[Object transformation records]
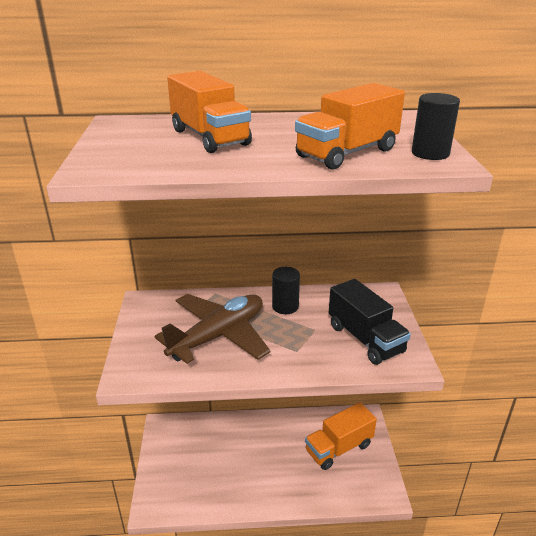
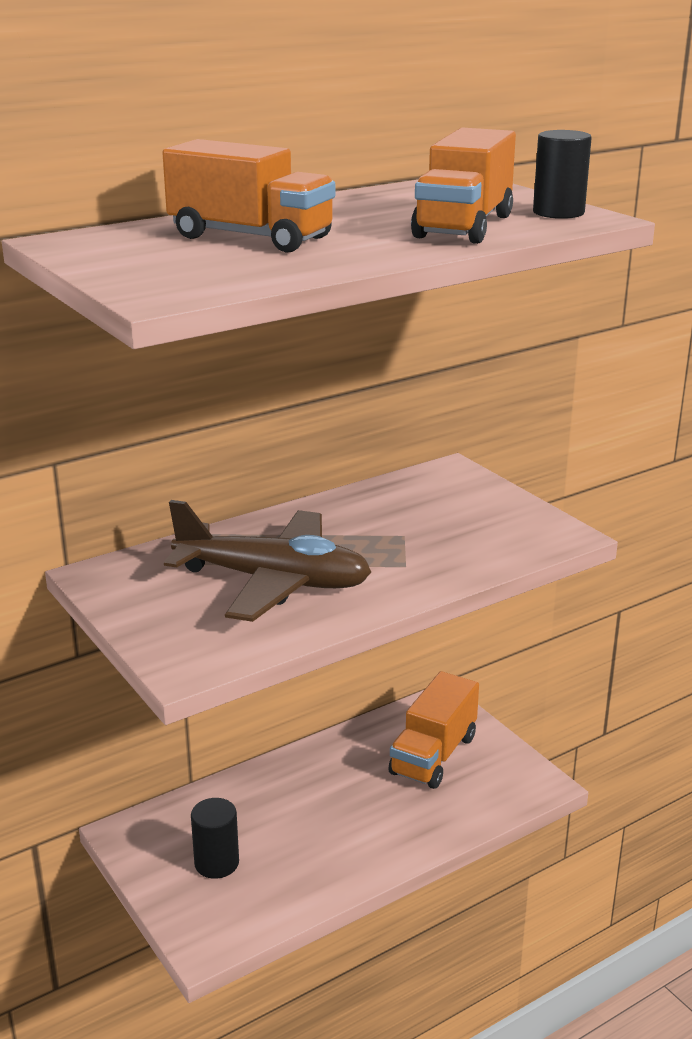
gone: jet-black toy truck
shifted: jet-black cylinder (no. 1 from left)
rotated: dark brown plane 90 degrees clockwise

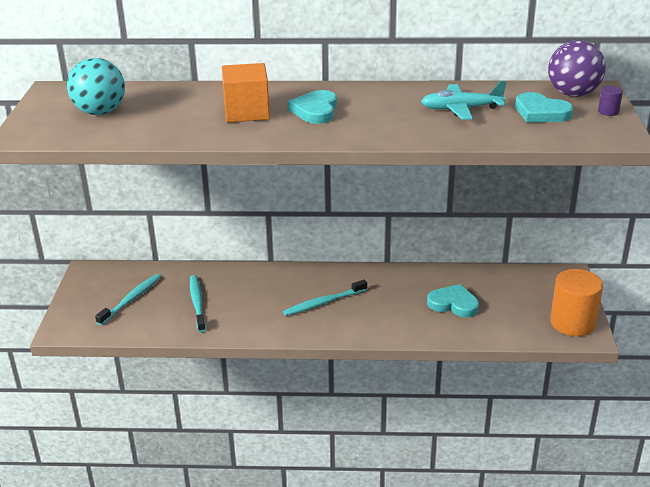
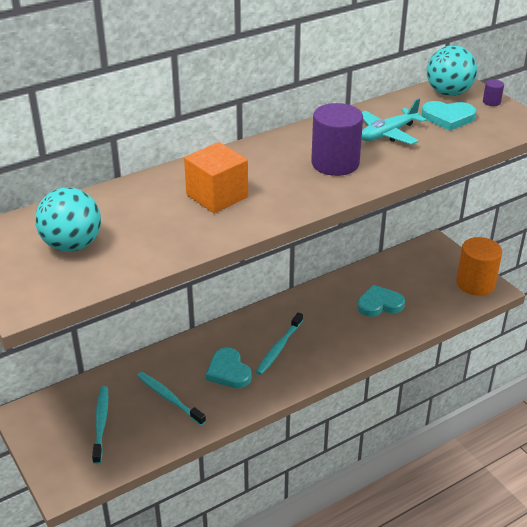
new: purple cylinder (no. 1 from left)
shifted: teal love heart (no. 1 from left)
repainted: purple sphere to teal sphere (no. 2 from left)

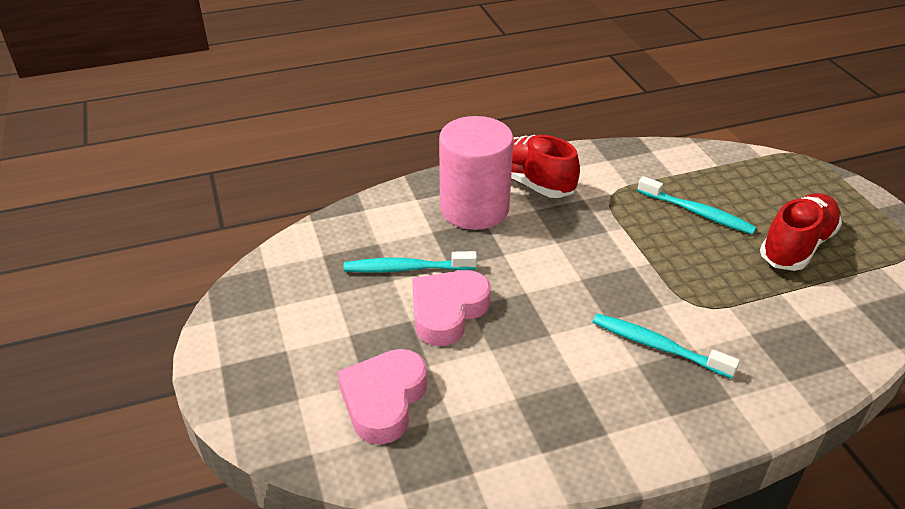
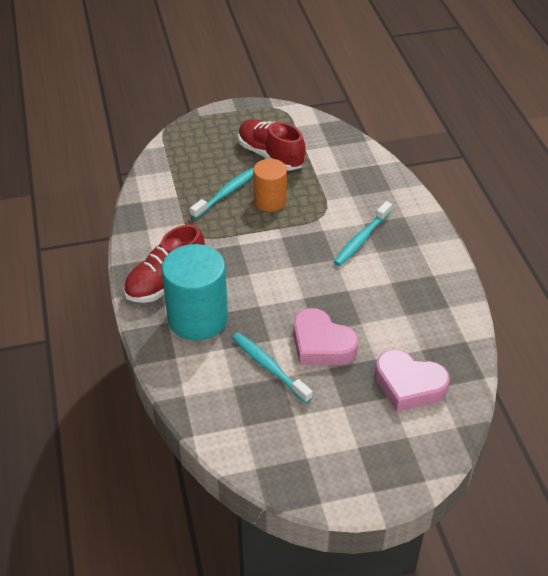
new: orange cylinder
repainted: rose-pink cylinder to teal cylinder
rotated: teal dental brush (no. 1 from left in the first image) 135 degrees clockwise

▸ **Exercise prompt**
Write the records out exactly, dropping every image.

▸ **Solution below**
gone: jet-black toy truck
shifted: jet-black cylinder (no. 1 from left)
rotated: dark brown plane 90 degrees clockwise

new: purple cylinder (no. 1 from left)
shifted: teal love heart (no. 1 from left)
repainted: purple sphere to teal sphere (no. 2 from left)

new: orange cylinder
repainted: rose-pink cylinder to teal cylinder
rotated: teal dental brush (no. 1 from left in the first image) 135 degrees clockwise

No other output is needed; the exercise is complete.